**What is being asked:** Look through the records below for the line with "PIXELS pin DIN: 8 -> 7" and the line with "IMU pin SDA: A2 -> 3", then return those lines and all lines between, exactly.

**Exercise materials:**
--- START ---

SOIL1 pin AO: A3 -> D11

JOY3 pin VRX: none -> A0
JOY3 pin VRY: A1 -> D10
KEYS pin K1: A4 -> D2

--- END ---
--- START ---

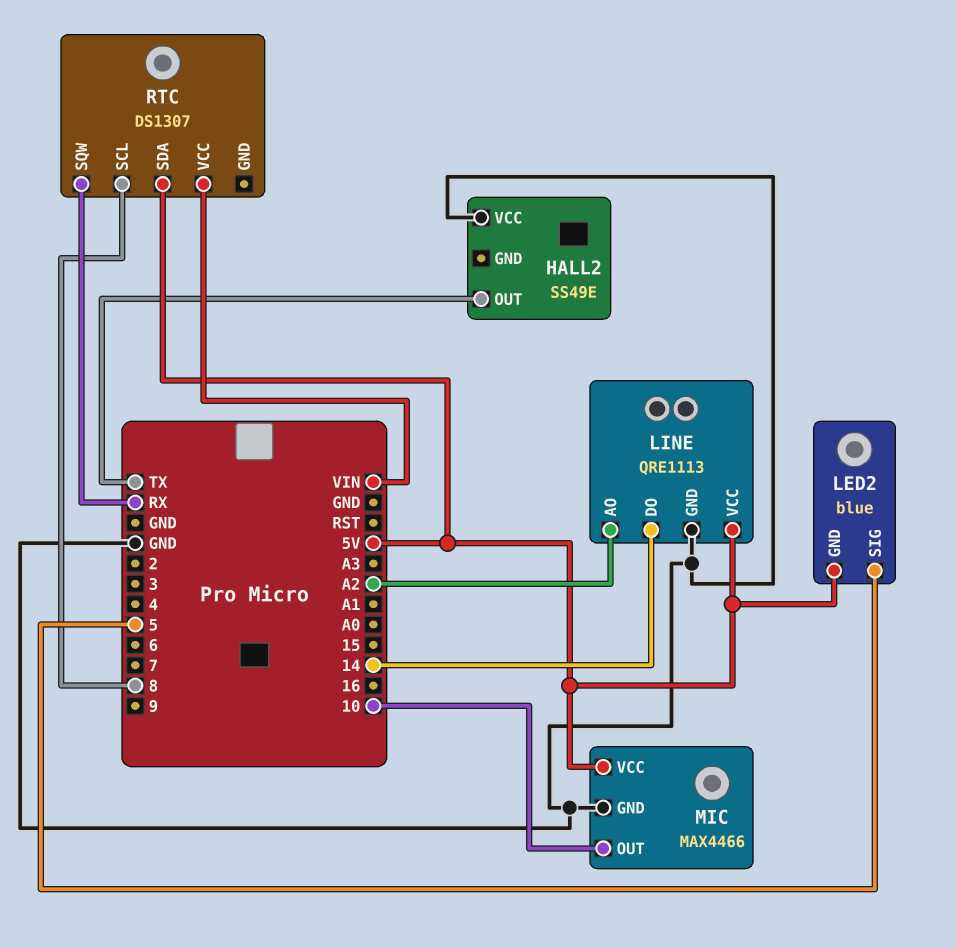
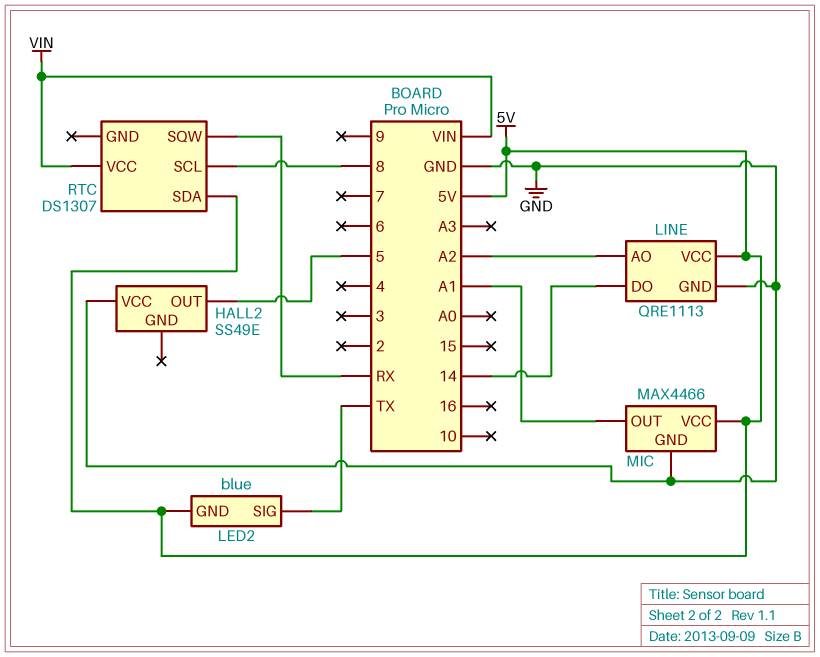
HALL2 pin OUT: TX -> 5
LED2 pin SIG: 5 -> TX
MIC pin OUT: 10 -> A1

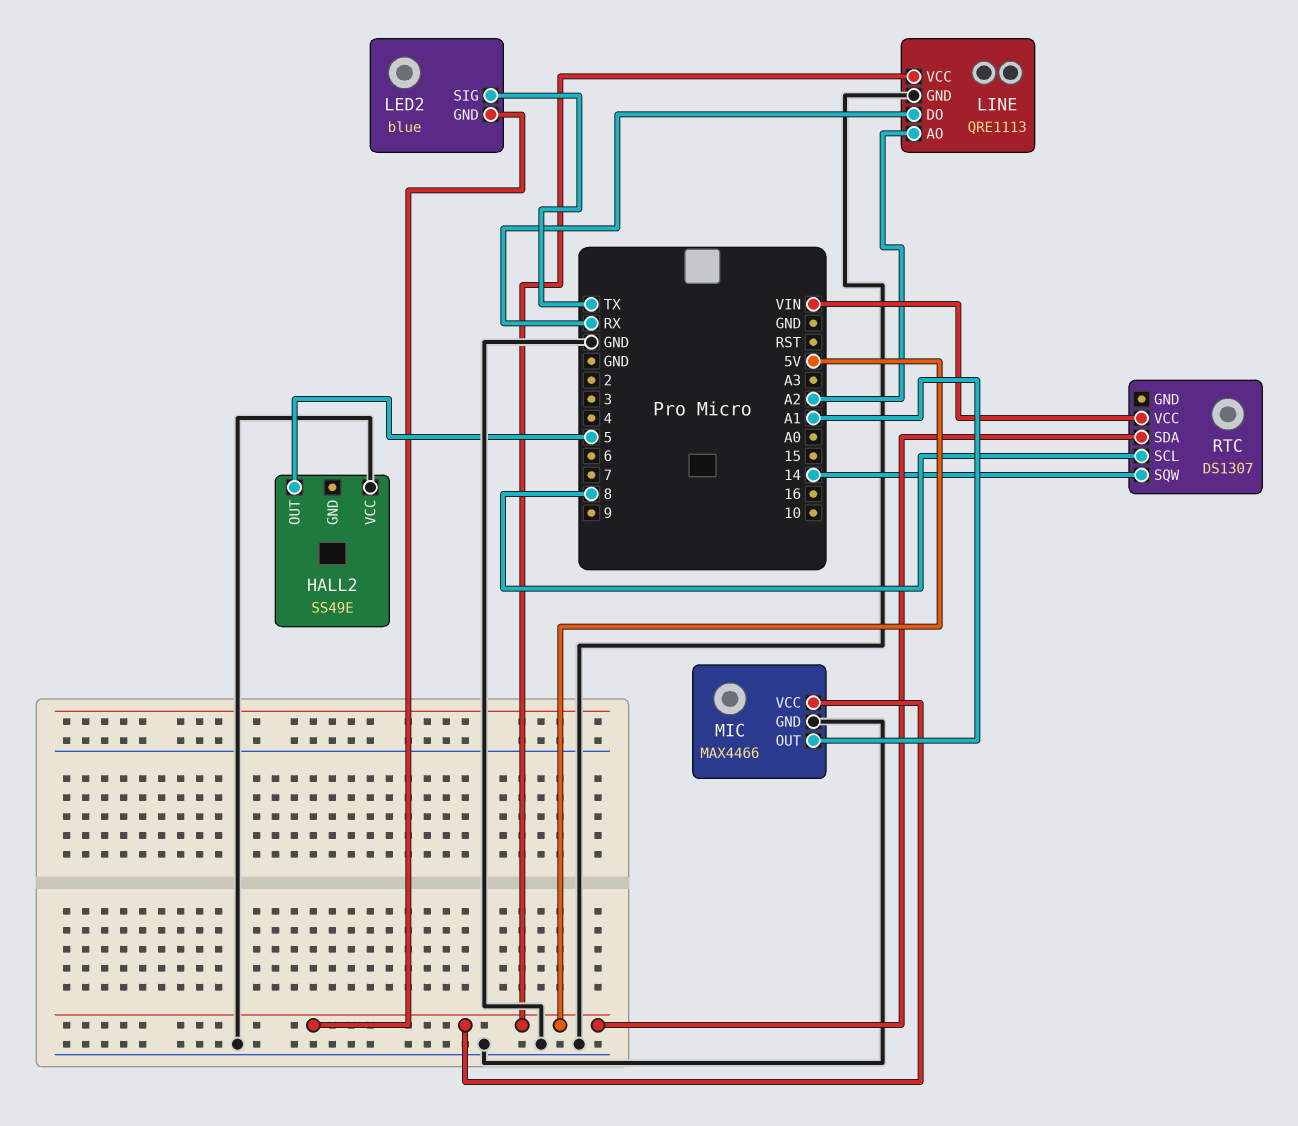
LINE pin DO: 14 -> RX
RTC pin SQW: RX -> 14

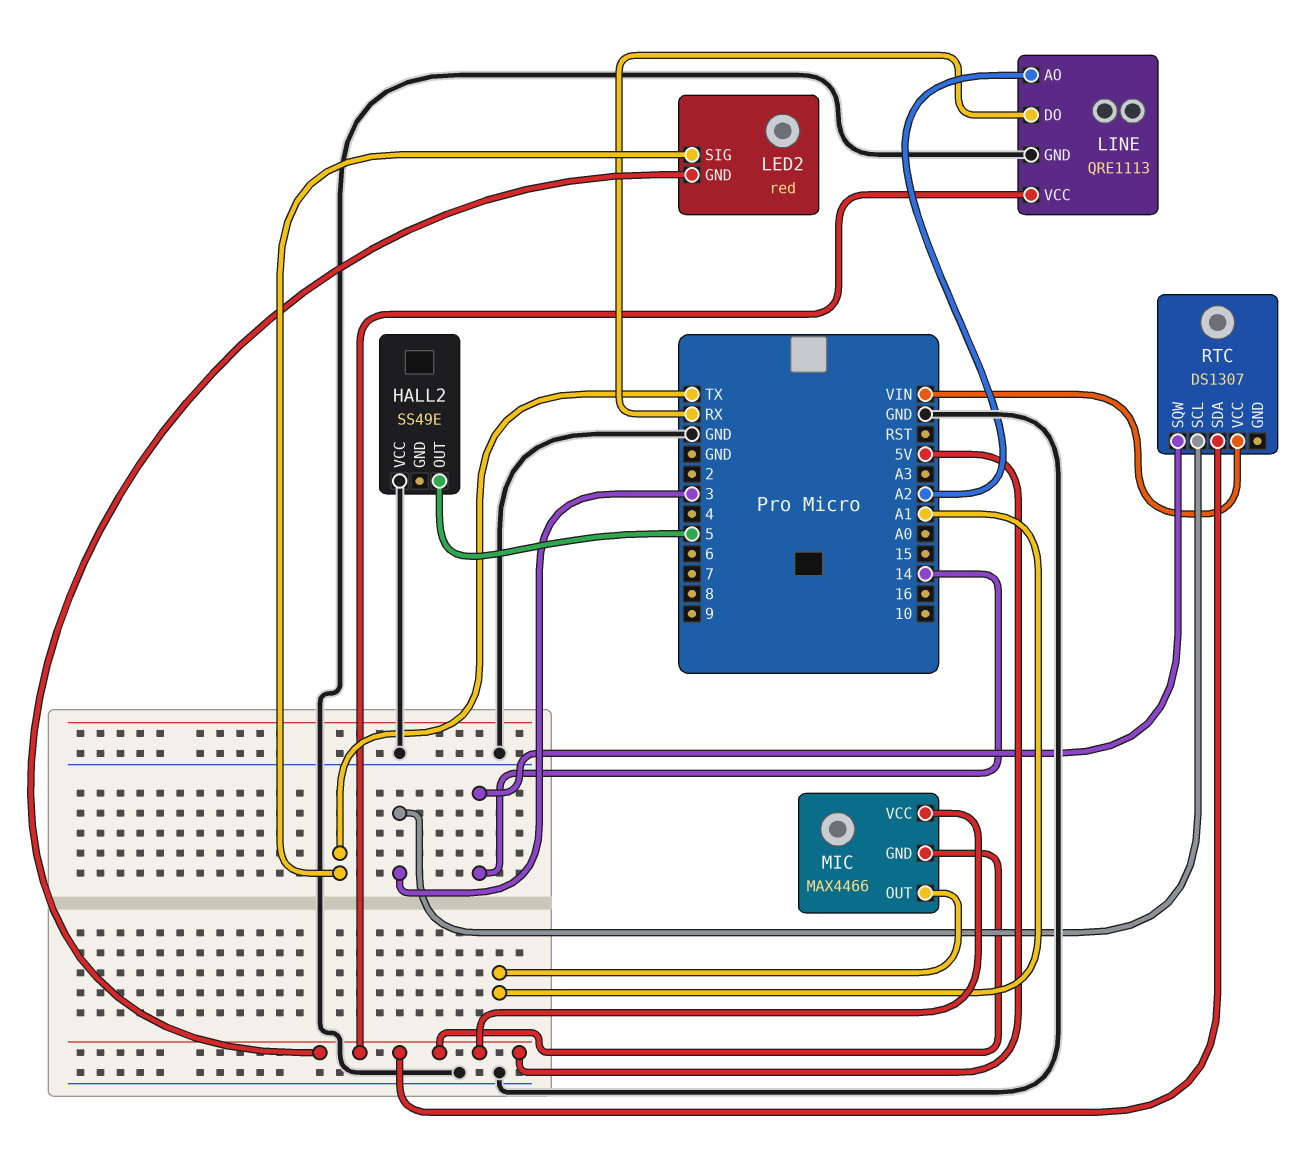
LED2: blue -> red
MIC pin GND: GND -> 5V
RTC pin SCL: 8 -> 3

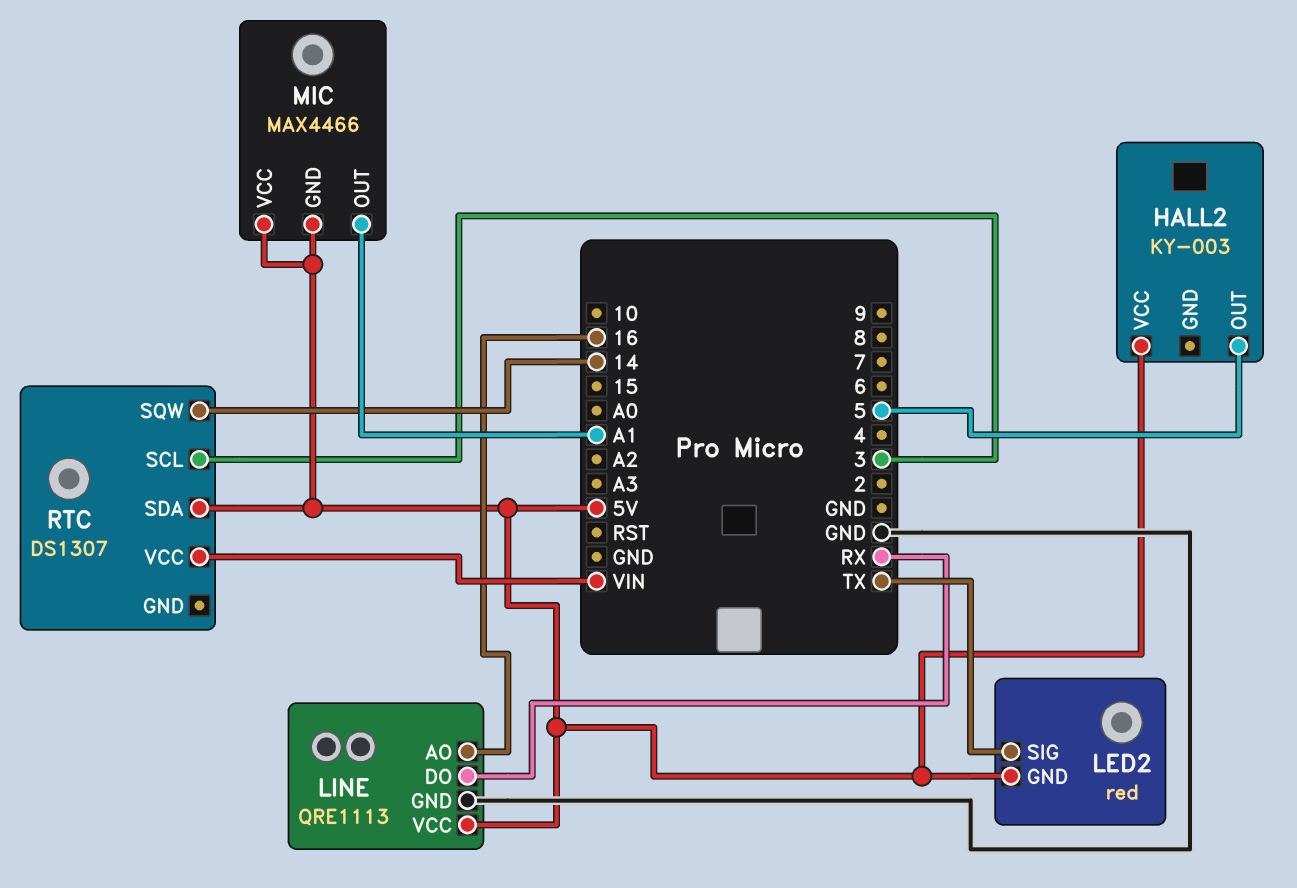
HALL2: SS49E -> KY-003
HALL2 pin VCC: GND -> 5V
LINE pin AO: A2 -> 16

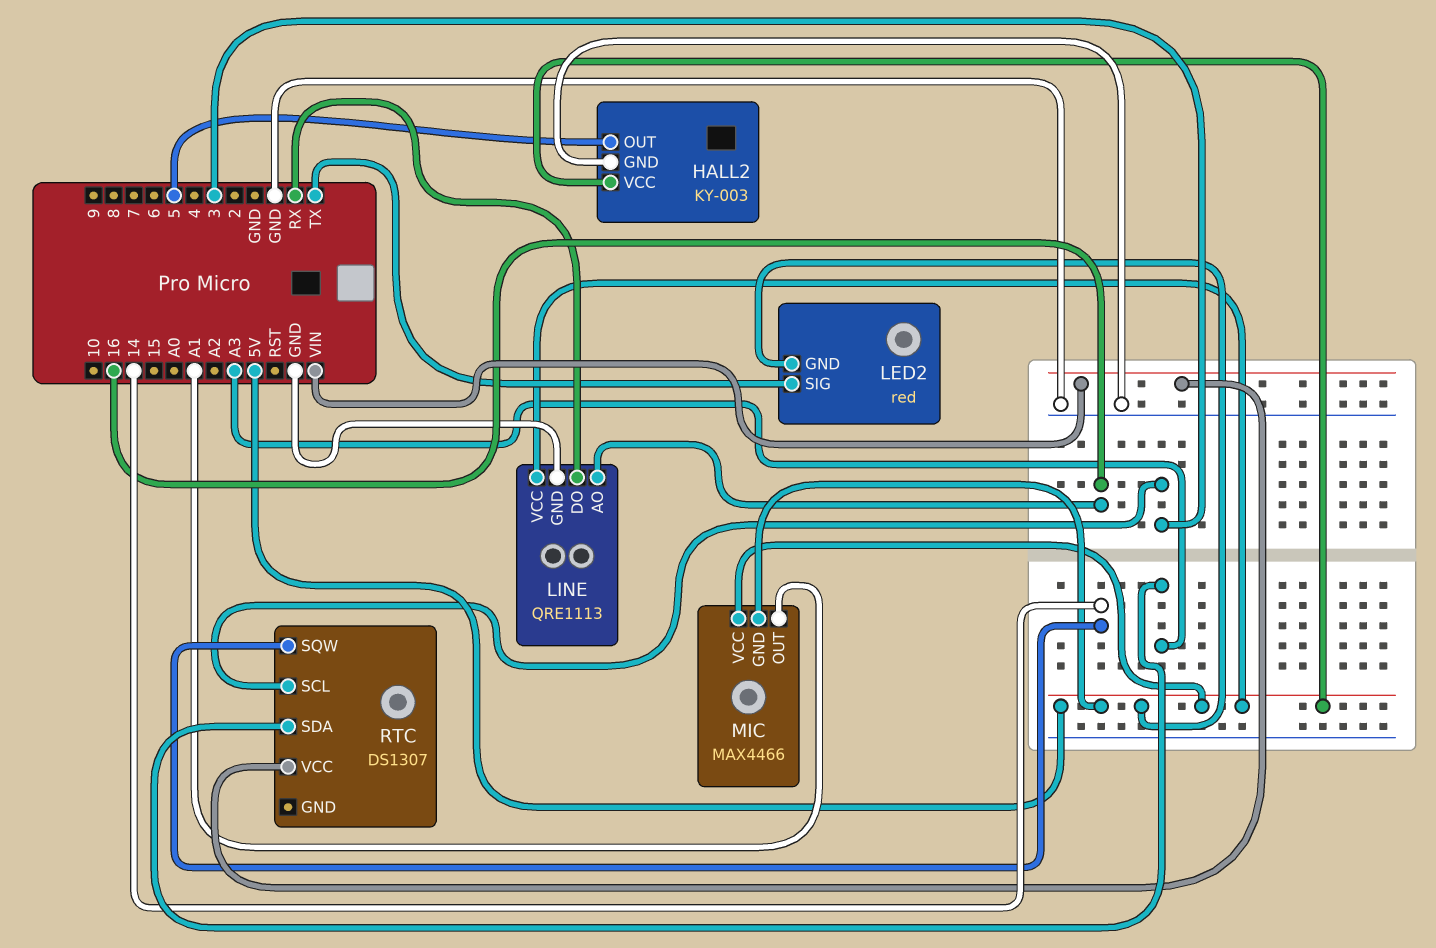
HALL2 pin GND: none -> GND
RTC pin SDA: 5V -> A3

--- END ---
--- START ---

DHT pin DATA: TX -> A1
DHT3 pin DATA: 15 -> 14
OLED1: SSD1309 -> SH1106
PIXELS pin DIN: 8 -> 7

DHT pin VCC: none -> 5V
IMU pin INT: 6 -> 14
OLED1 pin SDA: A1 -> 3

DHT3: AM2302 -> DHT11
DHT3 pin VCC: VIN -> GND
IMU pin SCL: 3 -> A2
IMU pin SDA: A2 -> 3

--- END ---

**Written answer:**
PIXELS pin DIN: 8 -> 7

DHT pin VCC: none -> 5V
IMU pin INT: 6 -> 14
OLED1 pin SDA: A1 -> 3

DHT3: AM2302 -> DHT11
DHT3 pin VCC: VIN -> GND
IMU pin SCL: 3 -> A2
IMU pin SDA: A2 -> 3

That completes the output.